* **Excerpted data**
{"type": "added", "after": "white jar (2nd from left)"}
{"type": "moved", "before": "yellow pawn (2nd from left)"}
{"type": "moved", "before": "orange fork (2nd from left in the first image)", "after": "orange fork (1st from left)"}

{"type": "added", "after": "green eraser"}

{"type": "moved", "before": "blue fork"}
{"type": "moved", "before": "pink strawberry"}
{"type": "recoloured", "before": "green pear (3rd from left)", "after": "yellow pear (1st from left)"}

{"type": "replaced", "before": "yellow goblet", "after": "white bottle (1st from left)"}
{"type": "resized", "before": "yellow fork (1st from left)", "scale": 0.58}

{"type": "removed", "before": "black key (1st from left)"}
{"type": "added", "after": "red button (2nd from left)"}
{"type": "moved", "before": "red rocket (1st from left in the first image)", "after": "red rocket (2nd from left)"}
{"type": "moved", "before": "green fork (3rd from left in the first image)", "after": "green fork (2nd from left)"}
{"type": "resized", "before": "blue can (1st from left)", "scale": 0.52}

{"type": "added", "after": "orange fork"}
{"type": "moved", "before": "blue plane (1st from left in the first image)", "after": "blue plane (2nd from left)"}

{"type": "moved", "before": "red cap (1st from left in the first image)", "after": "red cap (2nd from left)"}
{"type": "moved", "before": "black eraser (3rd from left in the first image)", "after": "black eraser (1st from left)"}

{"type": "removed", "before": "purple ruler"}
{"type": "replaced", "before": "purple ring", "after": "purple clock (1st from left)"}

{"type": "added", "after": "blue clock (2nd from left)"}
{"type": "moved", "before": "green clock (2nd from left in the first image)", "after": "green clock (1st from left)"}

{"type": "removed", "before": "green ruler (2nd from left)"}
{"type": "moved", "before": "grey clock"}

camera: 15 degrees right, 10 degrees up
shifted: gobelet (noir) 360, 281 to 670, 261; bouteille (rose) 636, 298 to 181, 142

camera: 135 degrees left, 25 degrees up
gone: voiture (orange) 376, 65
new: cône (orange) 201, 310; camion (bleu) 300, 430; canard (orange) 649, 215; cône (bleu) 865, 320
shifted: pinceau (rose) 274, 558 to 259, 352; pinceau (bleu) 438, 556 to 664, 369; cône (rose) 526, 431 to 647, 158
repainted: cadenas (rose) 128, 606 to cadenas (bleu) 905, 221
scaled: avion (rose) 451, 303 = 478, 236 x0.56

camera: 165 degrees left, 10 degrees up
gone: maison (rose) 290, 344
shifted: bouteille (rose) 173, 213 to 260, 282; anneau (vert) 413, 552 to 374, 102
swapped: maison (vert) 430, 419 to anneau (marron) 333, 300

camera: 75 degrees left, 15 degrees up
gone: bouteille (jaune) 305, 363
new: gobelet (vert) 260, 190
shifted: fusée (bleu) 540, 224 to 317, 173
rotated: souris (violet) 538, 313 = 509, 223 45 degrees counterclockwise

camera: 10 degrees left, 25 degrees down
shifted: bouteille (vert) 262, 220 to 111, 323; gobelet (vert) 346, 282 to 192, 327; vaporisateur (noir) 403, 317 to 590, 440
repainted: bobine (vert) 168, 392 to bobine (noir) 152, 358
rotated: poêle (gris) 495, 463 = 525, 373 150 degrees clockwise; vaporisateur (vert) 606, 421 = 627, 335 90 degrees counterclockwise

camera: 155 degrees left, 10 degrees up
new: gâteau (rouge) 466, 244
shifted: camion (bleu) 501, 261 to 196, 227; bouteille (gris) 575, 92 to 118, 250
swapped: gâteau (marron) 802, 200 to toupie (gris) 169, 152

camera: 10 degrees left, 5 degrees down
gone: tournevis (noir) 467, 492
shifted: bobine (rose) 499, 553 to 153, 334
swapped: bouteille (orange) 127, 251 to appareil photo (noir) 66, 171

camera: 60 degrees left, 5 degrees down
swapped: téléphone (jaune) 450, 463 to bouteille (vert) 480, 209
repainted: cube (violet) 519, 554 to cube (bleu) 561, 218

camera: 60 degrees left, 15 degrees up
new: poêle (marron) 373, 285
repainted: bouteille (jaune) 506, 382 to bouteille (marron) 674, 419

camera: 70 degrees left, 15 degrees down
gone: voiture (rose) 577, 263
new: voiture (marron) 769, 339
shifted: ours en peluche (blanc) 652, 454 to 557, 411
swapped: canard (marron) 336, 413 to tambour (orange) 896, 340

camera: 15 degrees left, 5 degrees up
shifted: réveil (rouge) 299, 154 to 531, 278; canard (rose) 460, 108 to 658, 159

* **Requirement**
An exact copy of all the records above is the required answer.

* **Answer box**
{"type": "added", "after": "white jar (2nd from left)"}
{"type": "moved", "before": "yellow pawn (2nd from left)"}
{"type": "moved", "before": "orange fork (2nd from left in the first image)", "after": "orange fork (1st from left)"}

{"type": "added", "after": "green eraser"}

{"type": "moved", "before": "blue fork"}
{"type": "moved", "before": "pink strawberry"}
{"type": "recoloured", "before": "green pear (3rd from left)", "after": "yellow pear (1st from left)"}

{"type": "replaced", "before": "yellow goblet", "after": "white bottle (1st from left)"}
{"type": "resized", "before": "yellow fork (1st from left)", "scale": 0.58}

{"type": "removed", "before": "black key (1st from left)"}
{"type": "added", "after": "red button (2nd from left)"}
{"type": "moved", "before": "red rocket (1st from left in the first image)", "after": "red rocket (2nd from left)"}
{"type": "moved", "before": "green fork (3rd from left in the first image)", "after": "green fork (2nd from left)"}
{"type": "resized", "before": "blue can (1st from left)", "scale": 0.52}

{"type": "added", "after": "orange fork"}
{"type": "moved", "before": "blue plane (1st from left in the first image)", "after": "blue plane (2nd from left)"}

{"type": "moved", "before": "red cap (1st from left in the first image)", "after": "red cap (2nd from left)"}
{"type": "moved", "before": "black eraser (3rd from left in the first image)", "after": "black eraser (1st from left)"}

{"type": "removed", "before": "purple ruler"}
{"type": "replaced", "before": "purple ring", "after": "purple clock (1st from left)"}

{"type": "added", "after": "blue clock (2nd from left)"}
{"type": "moved", "before": "green clock (2nd from left in the first image)", "after": "green clock (1st from left)"}

{"type": "removed", "before": "green ruler (2nd from left)"}
{"type": "moved", "before": "grey clock"}

camera: 15 degrees right, 10 degrees up
shifted: gobelet (noir) 360, 281 to 670, 261; bouteille (rose) 636, 298 to 181, 142

camera: 135 degrees left, 25 degrees up
gone: voiture (orange) 376, 65
new: cône (orange) 201, 310; camion (bleu) 300, 430; canard (orange) 649, 215; cône (bleu) 865, 320
shifted: pinceau (rose) 274, 558 to 259, 352; pinceau (bleu) 438, 556 to 664, 369; cône (rose) 526, 431 to 647, 158
repainted: cadenas (rose) 128, 606 to cadenas (bleu) 905, 221
scaled: avion (rose) 451, 303 = 478, 236 x0.56

camera: 165 degrees left, 10 degrees up
gone: maison (rose) 290, 344
shifted: bouteille (rose) 173, 213 to 260, 282; anneau (vert) 413, 552 to 374, 102
swapped: maison (vert) 430, 419 to anneau (marron) 333, 300

camera: 75 degrees left, 15 degrees up
gone: bouteille (jaune) 305, 363
new: gobelet (vert) 260, 190
shifted: fusée (bleu) 540, 224 to 317, 173
rotated: souris (violet) 538, 313 = 509, 223 45 degrees counterclockwise

camera: 10 degrees left, 25 degrees down
shifted: bouteille (vert) 262, 220 to 111, 323; gobelet (vert) 346, 282 to 192, 327; vaporisateur (noir) 403, 317 to 590, 440
repainted: bobine (vert) 168, 392 to bobine (noir) 152, 358
rotated: poêle (gris) 495, 463 = 525, 373 150 degrees clockwise; vaporisateur (vert) 606, 421 = 627, 335 90 degrees counterclockwise

camera: 155 degrees left, 10 degrees up
new: gâteau (rouge) 466, 244
shifted: camion (bleu) 501, 261 to 196, 227; bouteille (gris) 575, 92 to 118, 250
swapped: gâteau (marron) 802, 200 to toupie (gris) 169, 152

camera: 10 degrees left, 5 degrees down
gone: tournevis (noir) 467, 492
shifted: bobine (rose) 499, 553 to 153, 334
swapped: bouteille (orange) 127, 251 to appareil photo (noir) 66, 171

camera: 60 degrees left, 5 degrees down
swapped: téléphone (jaune) 450, 463 to bouteille (vert) 480, 209
repainted: cube (violet) 519, 554 to cube (bleu) 561, 218

camera: 60 degrees left, 15 degrees up
new: poêle (marron) 373, 285
repainted: bouteille (jaune) 506, 382 to bouteille (marron) 674, 419

camera: 70 degrees left, 15 degrees down
gone: voiture (rose) 577, 263
new: voiture (marron) 769, 339
shifted: ours en peluche (blanc) 652, 454 to 557, 411
swapped: canard (marron) 336, 413 to tambour (orange) 896, 340

camera: 15 degrees left, 5 degrees up
shifted: réveil (rouge) 299, 154 to 531, 278; canard (rose) 460, 108 to 658, 159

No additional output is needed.